▶ **STATED EXERCISE**: List every line of the data below that contains the string "text", matching case exactly.

▶ **MATERIAL PROVIDED**:
— Begin —
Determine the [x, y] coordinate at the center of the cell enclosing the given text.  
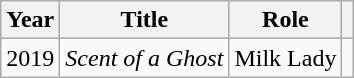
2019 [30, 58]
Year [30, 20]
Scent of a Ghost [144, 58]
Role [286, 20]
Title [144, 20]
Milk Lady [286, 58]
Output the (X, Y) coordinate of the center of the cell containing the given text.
— End —
— Begin —
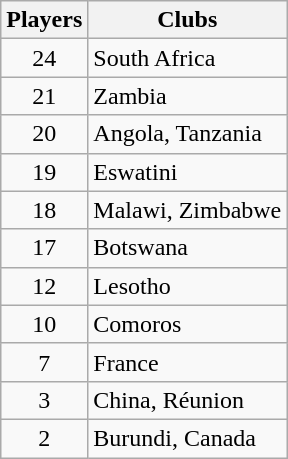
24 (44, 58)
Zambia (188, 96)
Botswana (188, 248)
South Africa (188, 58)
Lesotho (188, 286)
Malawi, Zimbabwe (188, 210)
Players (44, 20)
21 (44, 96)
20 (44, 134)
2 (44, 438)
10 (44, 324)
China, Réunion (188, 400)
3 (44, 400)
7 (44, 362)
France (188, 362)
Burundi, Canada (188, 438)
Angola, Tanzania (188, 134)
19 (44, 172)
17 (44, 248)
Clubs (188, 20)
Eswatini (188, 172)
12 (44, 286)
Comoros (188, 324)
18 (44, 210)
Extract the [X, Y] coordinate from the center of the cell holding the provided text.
— End —
▶ **ANSWER FOR THE TASK**:
Determine the [x, y] coordinate at the center of the cell enclosing the given text.  
Output the (X, Y) coordinate of the center of the cell containing the given text.
Extract the [X, Y] coordinate from the center of the cell holding the provided text.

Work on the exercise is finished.